**TASK OBJECTIVE**. Give the number of lines in the entries below that contain "green". Write nothing besides it.
INFORMATION GIVEN START
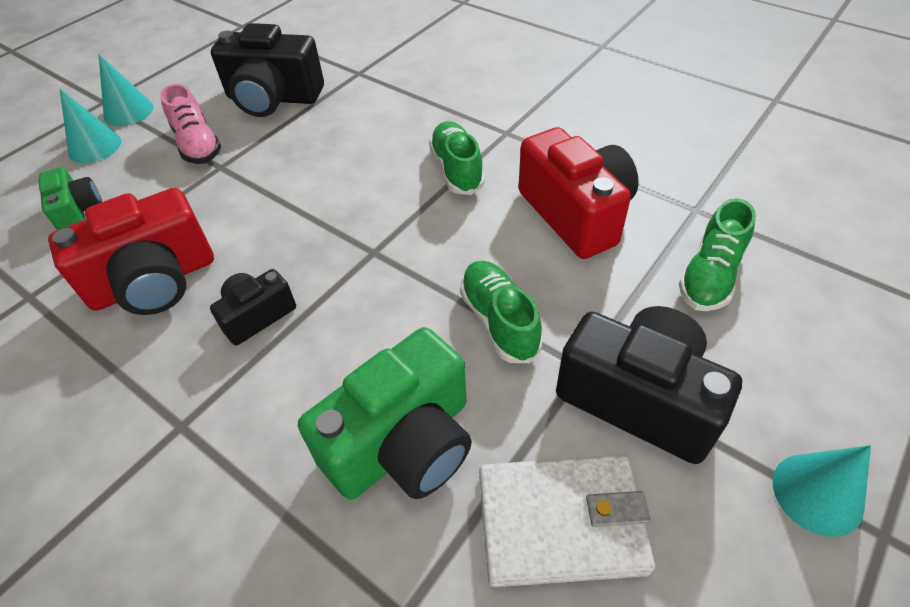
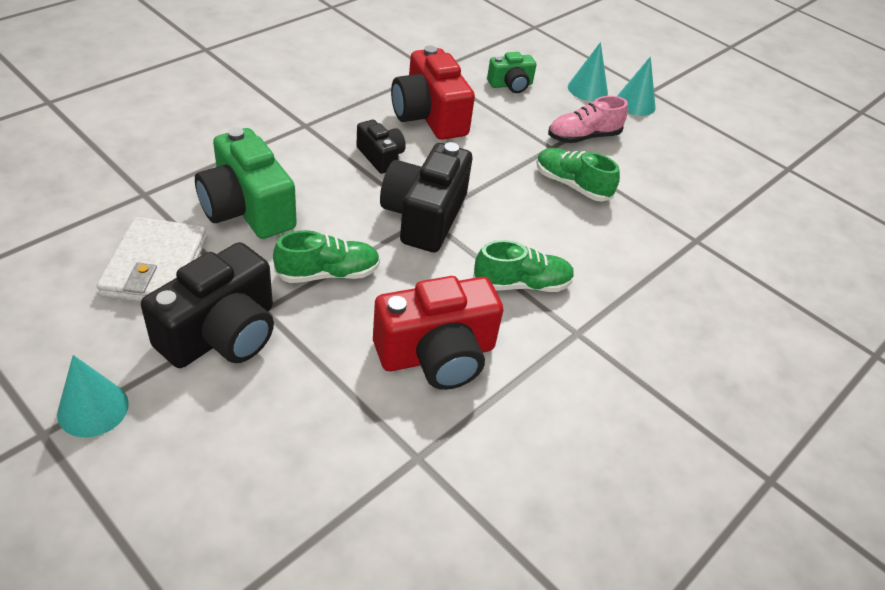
camera: 90 degrees right, 5 degrees down
(273, 98) = (651, 181): black camera -> black camera (424, 216)
(710, 275) = (324, 431): green shoe -> green shoe (572, 185)

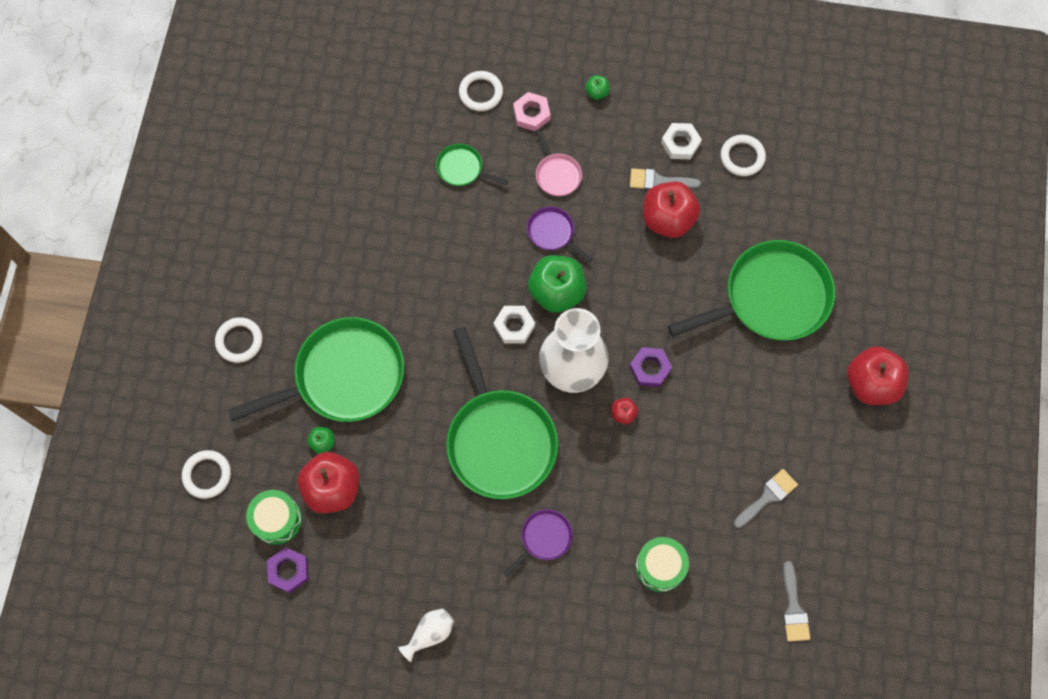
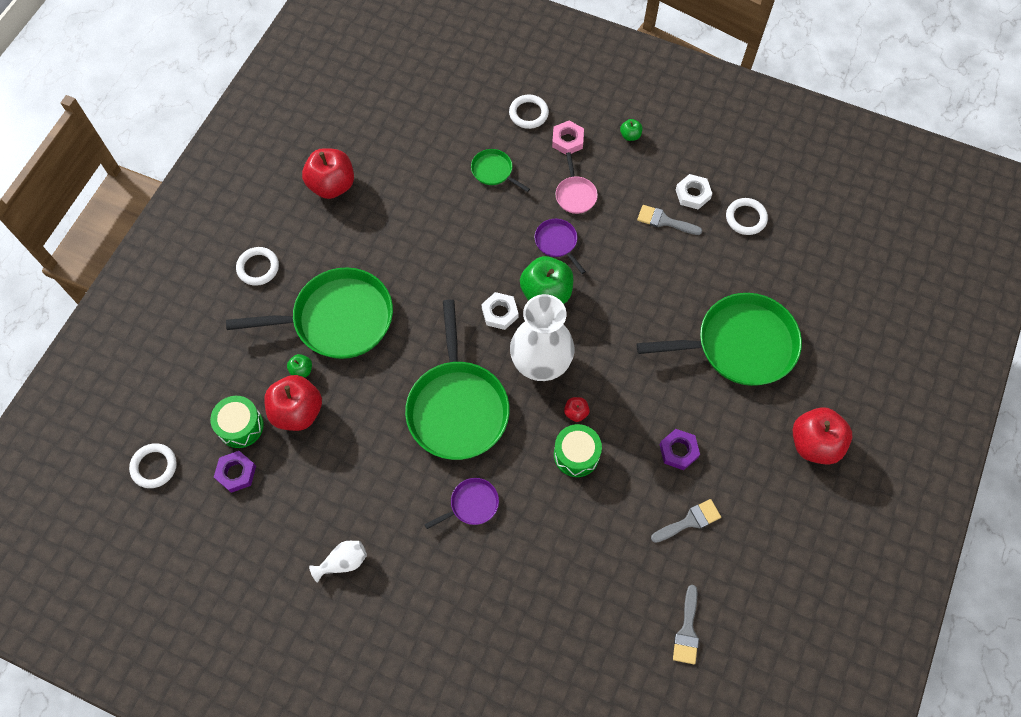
camera: 15 degrees right, 5 degrees down
(207, 475) = (193, 372): white ring -> white ring (154, 466)
(650, 368) = (611, 379): purple nut -> purple nut (678, 451)
(660, 566) = (571, 558): green drum -> green drum (576, 455)
(667, 219) = (663, 255): red apple -> red apple (332, 185)

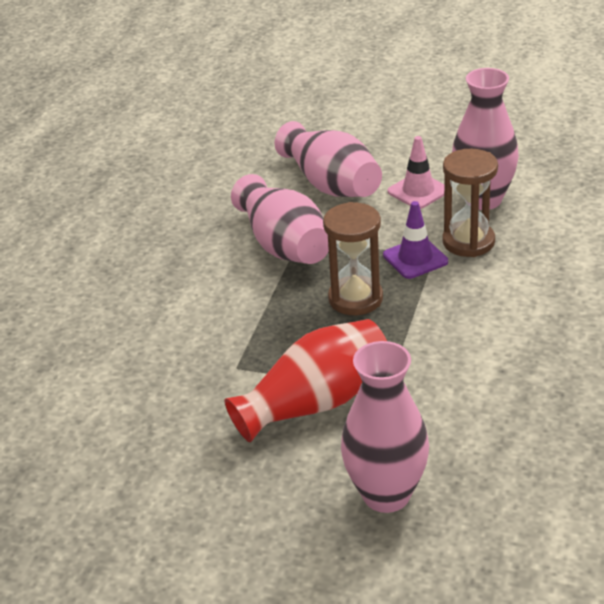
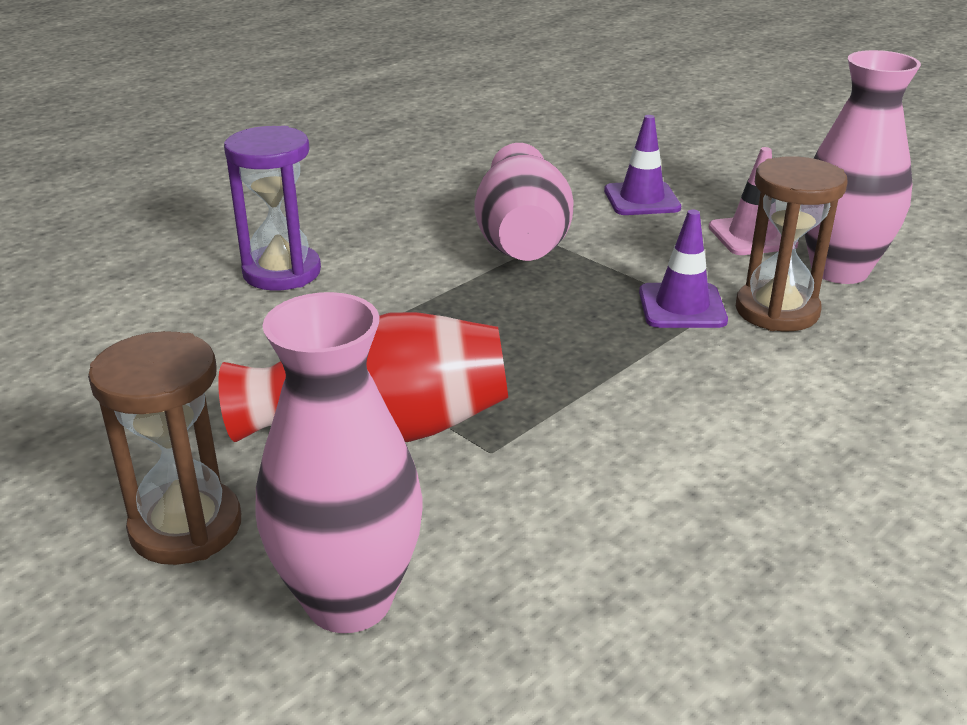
camera: 25 degrees right, 5 degrees down
(153, 325) = (282, 272): none -> purple hourglass
(331, 185) = (641, 199): pink vase -> purple traffic cone
(355, 298) = (556, 325): brown hourglass -> brown hourglass (186, 527)

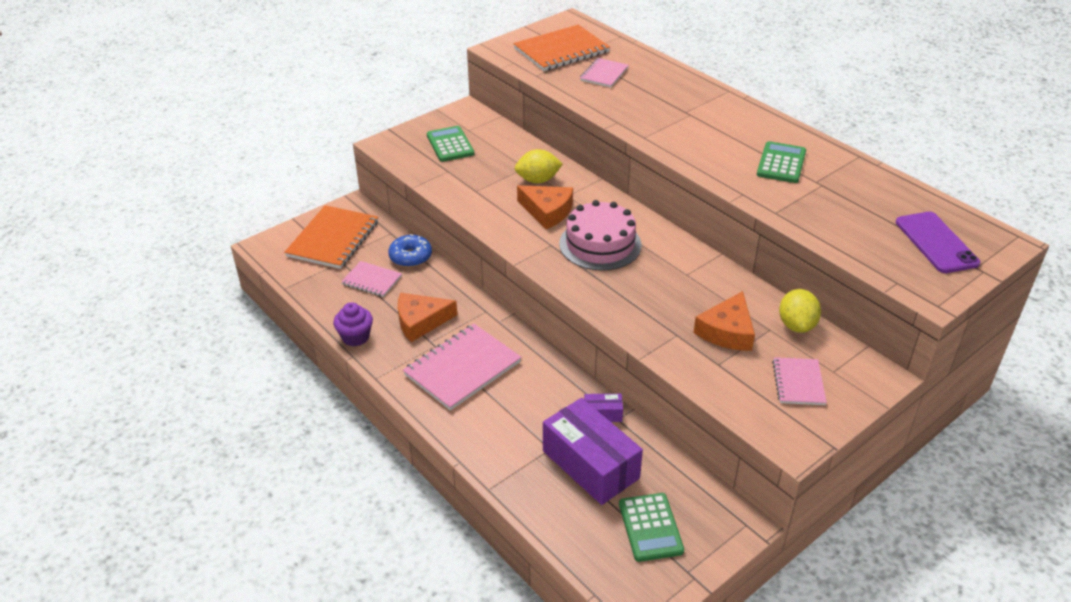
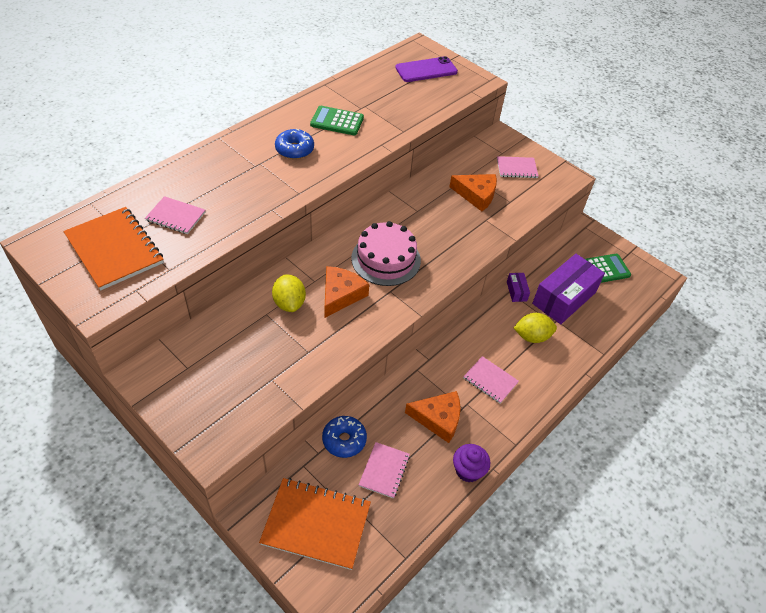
camera: 100 degrees left, 10 degrees up
(421, 321) = (438, 418): orange cheese -> orange cheese turned 60 degrees counterclockwise
(450, 144) = (218, 382): green calculator -> none
(462, 368) = (490, 380): pink notebook -> pink notebook, size x0.56
(718, 134) = (294, 149): none -> blue donut
(796, 325) = (462, 163): yellow lemon -> yellow lemon (532, 336)

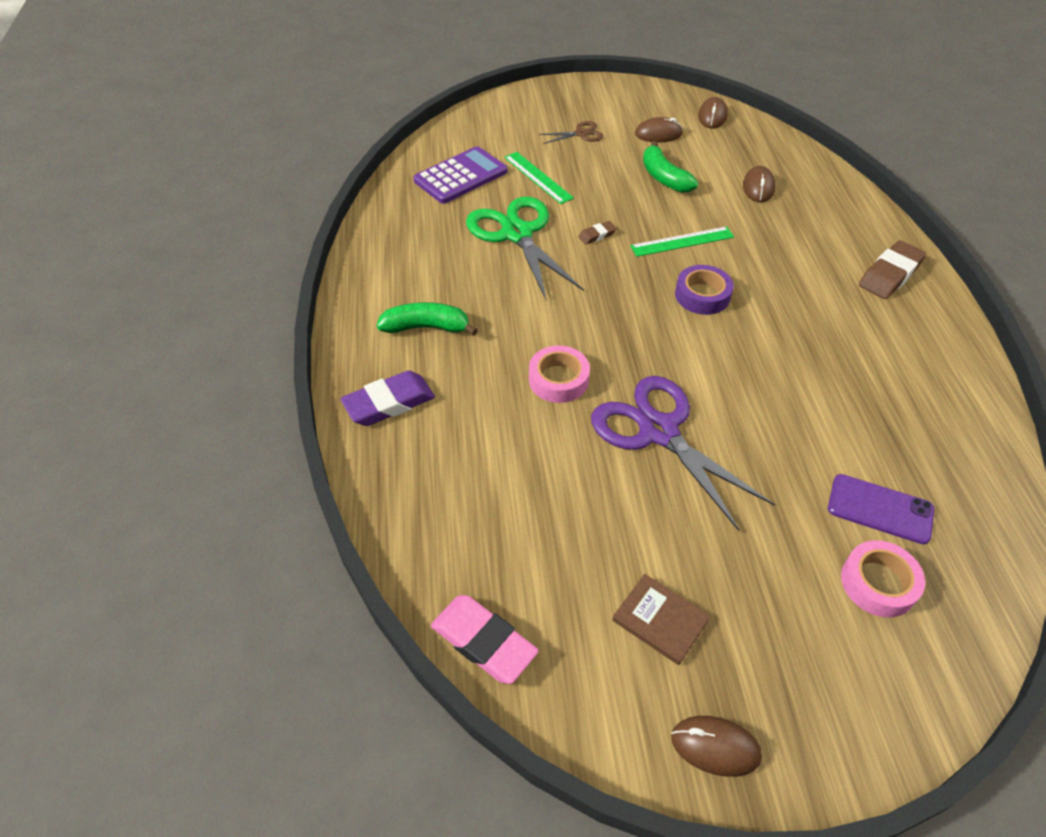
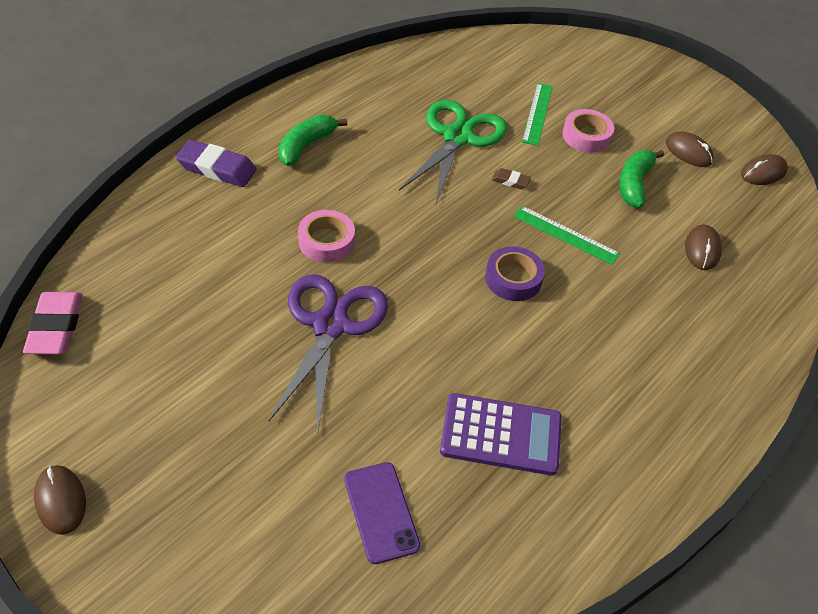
camera: 45 degrees right, 0 degrees up
(426, 327) = (306, 146): green banana -> green banana turned 105 degrees counterclockwise
(461, 176) = (485, 74): purple calculator -> purple calculator (501, 435)
(581, 134) = (624, 108): brown scissors -> none
(660, 620) = (147, 415): brown book -> none
(758, 187) = (702, 249): brown mouse -> brown mouse turned 45 degrees counterclockwise
(878, 583) = (296, 544): pink tape -> pink tape (586, 136)
(890, 275) = (696, 398): brown eraser -> none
INFORMATION GIVEN END
**COMPLETED TASK**. 4